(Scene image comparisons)
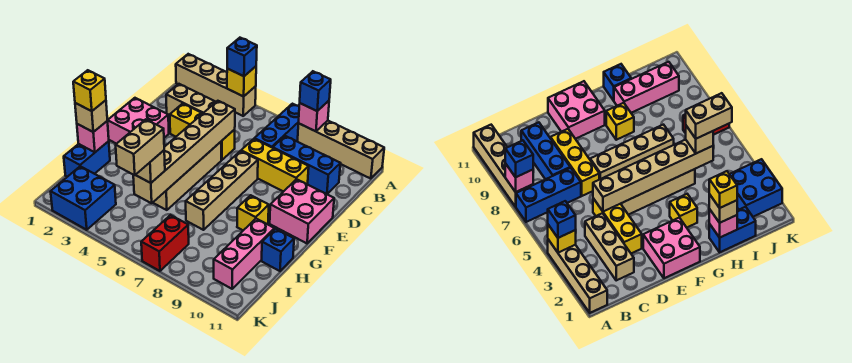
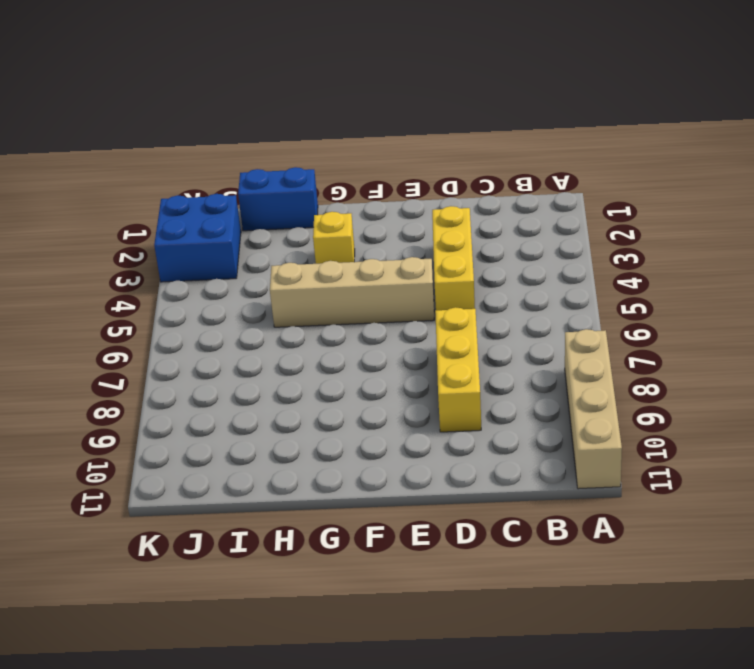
none -> tan brick A1:A4 level 1
none -> blue brick A7:C7 level 1
none -> tan brick C2:C4 level 1

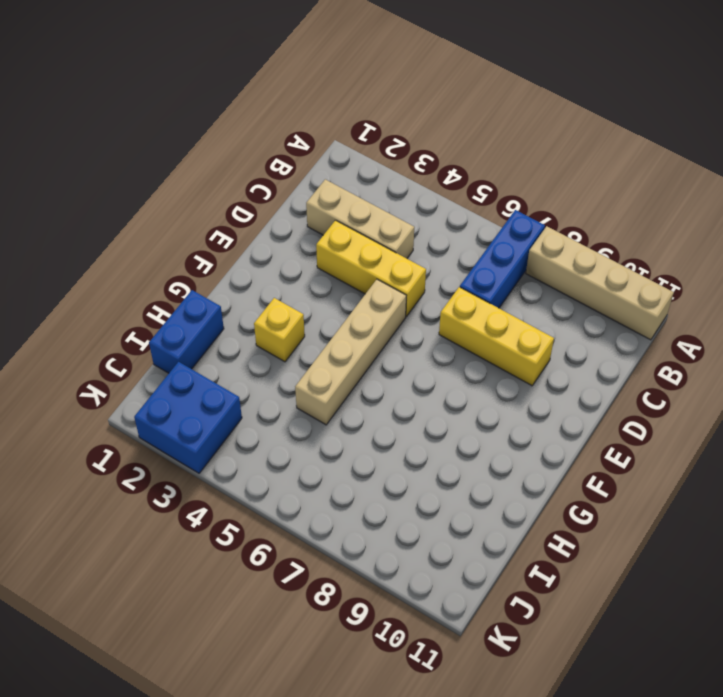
none -> tan brick A1:A4 level 1
none -> blue brick C8:C10 level 1
none -> pink brick E1:F2 level 1

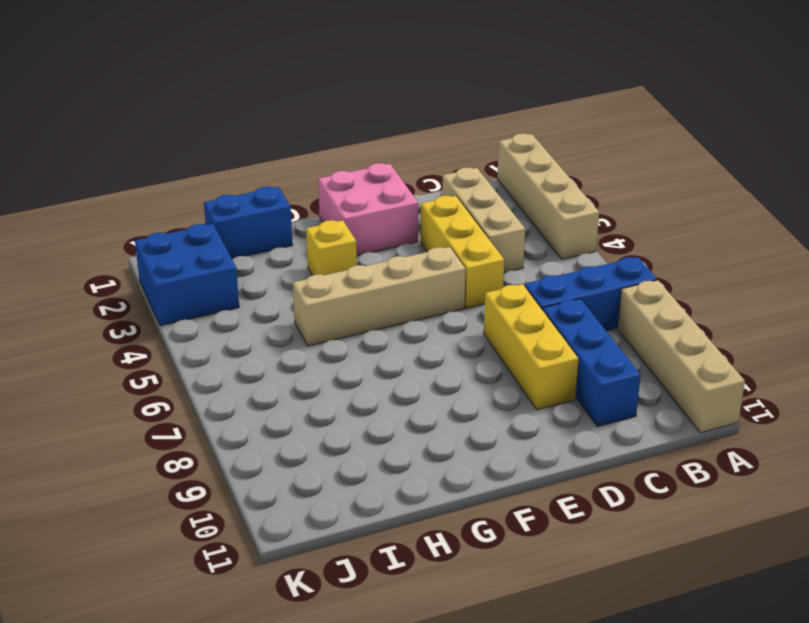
none -> tan brick E7:H7 level 1
none -> pink brick E10:F11 level 1
none -> yellow brick G9 level 1

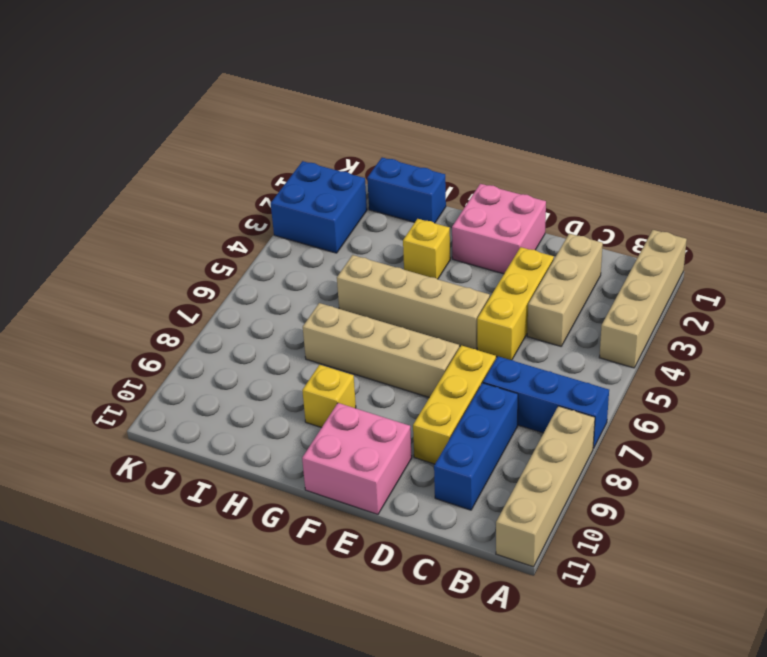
none -> pink brick H10:J10 level 1
none -> blue brick H11 level 1
none -> red brick J7:K7 level 1

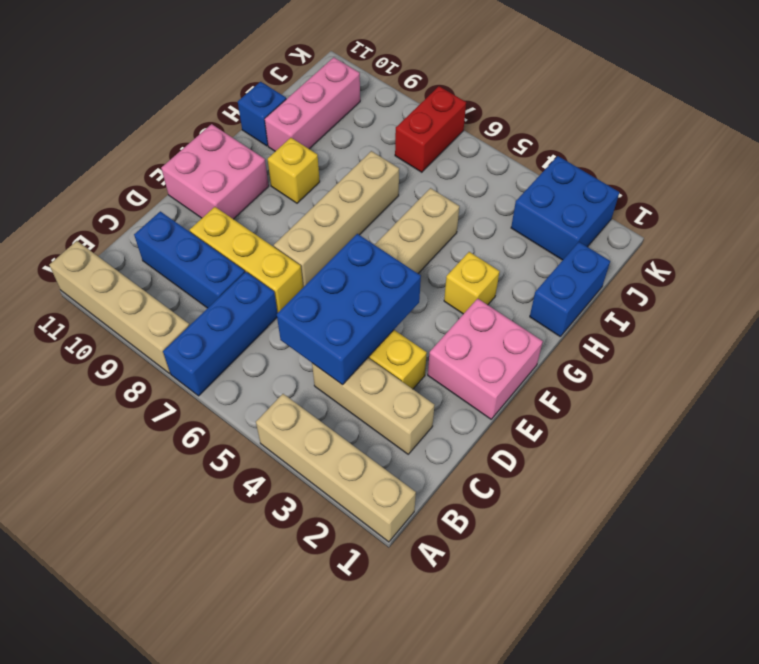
blue brick C4:E5 level 2 -> tan brick D5:I5 level 2
none -> yellow brick A4 level 2
none -> pink brick A8 level 2
none -> pink brick H1 level 2

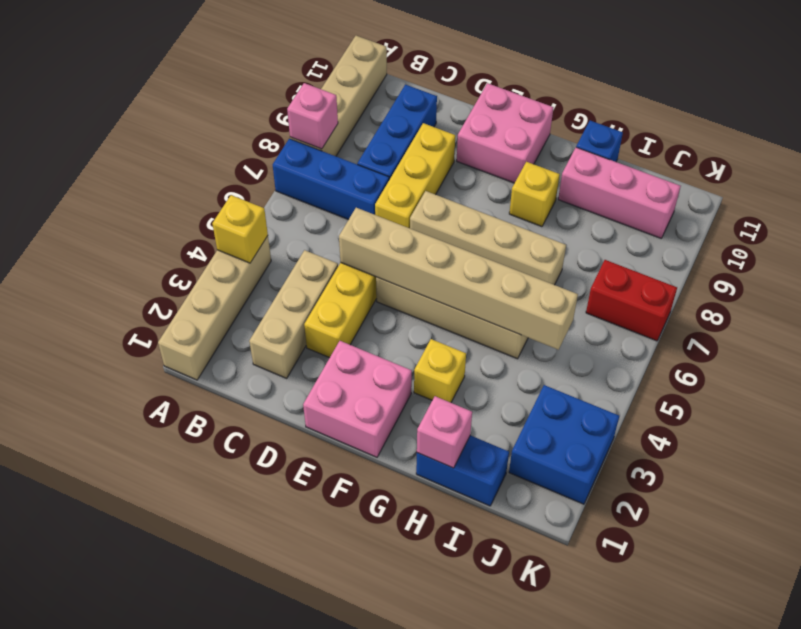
none -> blue brick A4 level 3
none -> blue brick A8 level 3
none -> tan brick H1 level 3

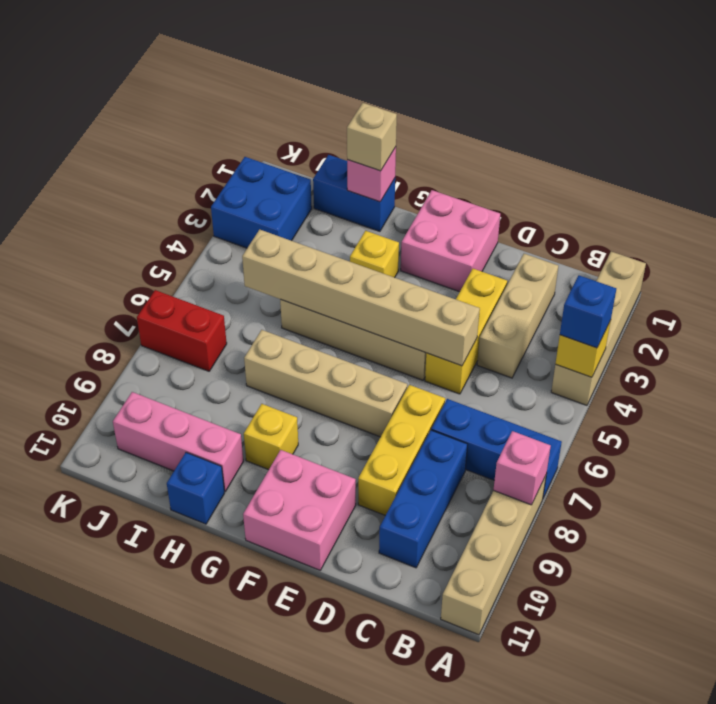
none -> blue brick A8 level 3
none -> tan brick I5 level 3
none -> yellow brick H1 level 4

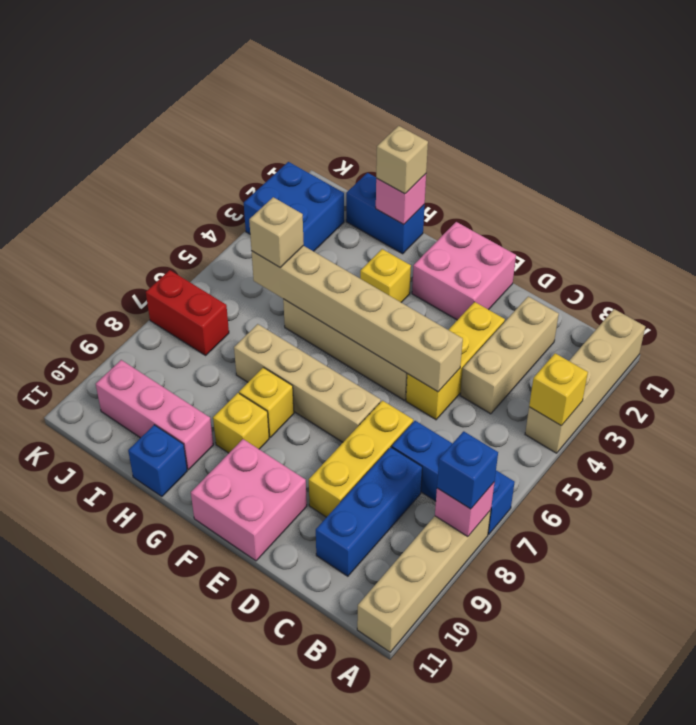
yellow brick G8 level 1 -> yellow brick H1 level 4
none -> blue brick A4 level 3
none -> tan brick I5:J5 level 4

## [EXERCISE INSTRUCTIONS]
Supply the count of lines in the entries that contain the word "pink", and nothing besides.

## [EXERCISE RESPONSE]
5